- **To do**
Below are records to print word for word; include none of their pictures.

┄┄┄┄┄┄┄┄┄┄

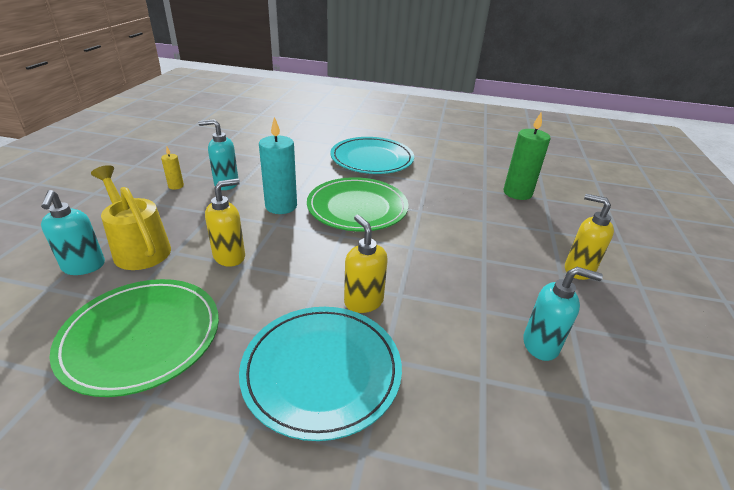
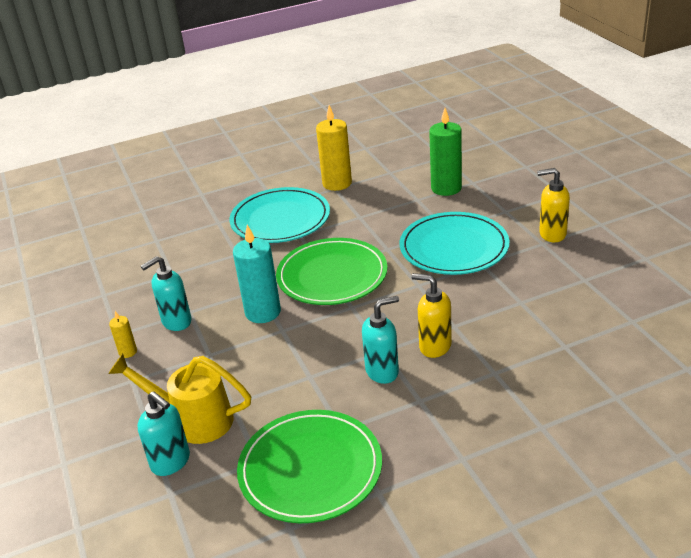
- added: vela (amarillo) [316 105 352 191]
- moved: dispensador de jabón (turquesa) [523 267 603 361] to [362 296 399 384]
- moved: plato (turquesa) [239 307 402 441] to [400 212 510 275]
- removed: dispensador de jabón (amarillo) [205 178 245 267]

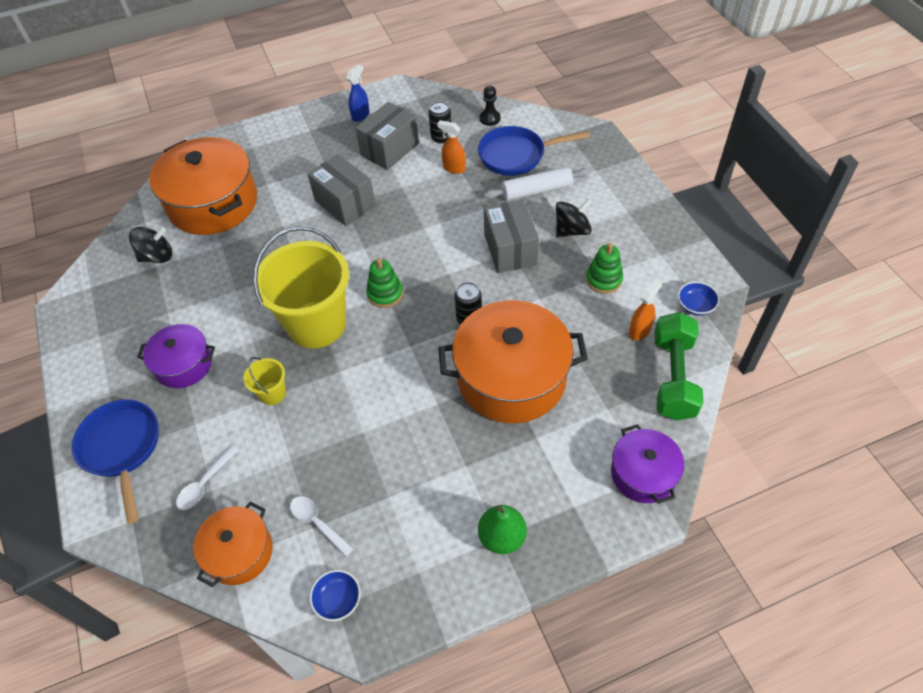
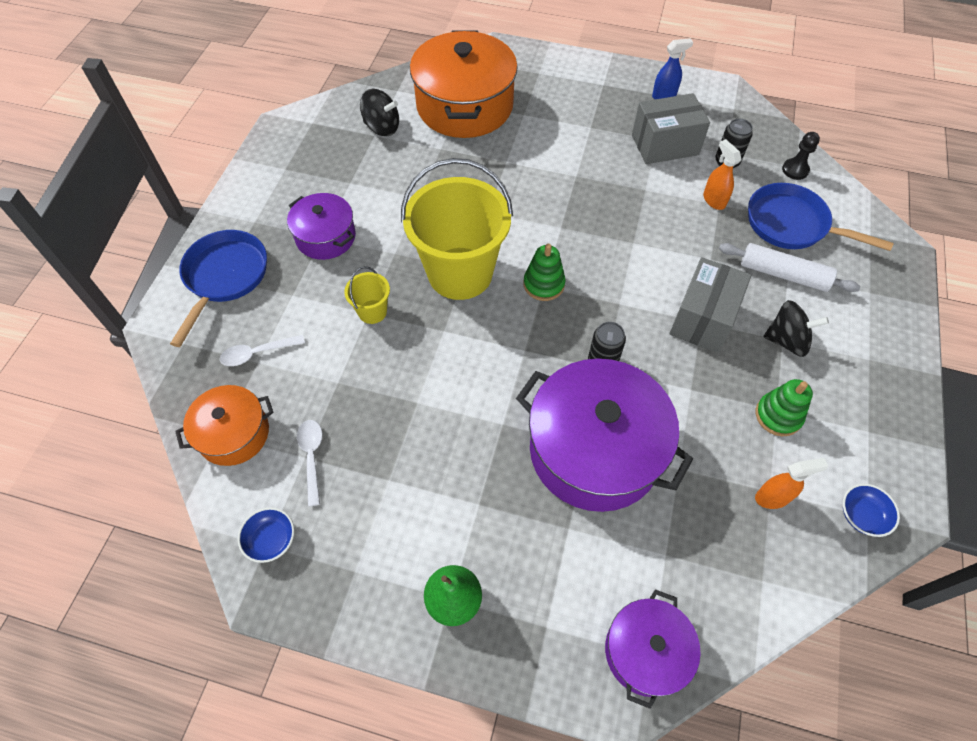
- recoloured: olla (naranja) [438 300 588 423] to olla (morado) [516 359 693 512]
- removed: caja (gris) [307 154 376 226]
- removed: mancuerna (verde) [655 312 704 421]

┄┄┄┄┄┄┄┄┄┄

- **Output of the exercise**
- added: vela (amarillo) [316 105 352 191]
- moved: dispensador de jabón (turquesa) [523 267 603 361] to [362 296 399 384]
- moved: plato (turquesa) [239 307 402 441] to [400 212 510 275]
- removed: dispensador de jabón (amarillo) [205 178 245 267]

- recoloured: olla (naranja) [438 300 588 423] to olla (morado) [516 359 693 512]
- removed: caja (gris) [307 154 376 226]
- removed: mancuerna (verde) [655 312 704 421]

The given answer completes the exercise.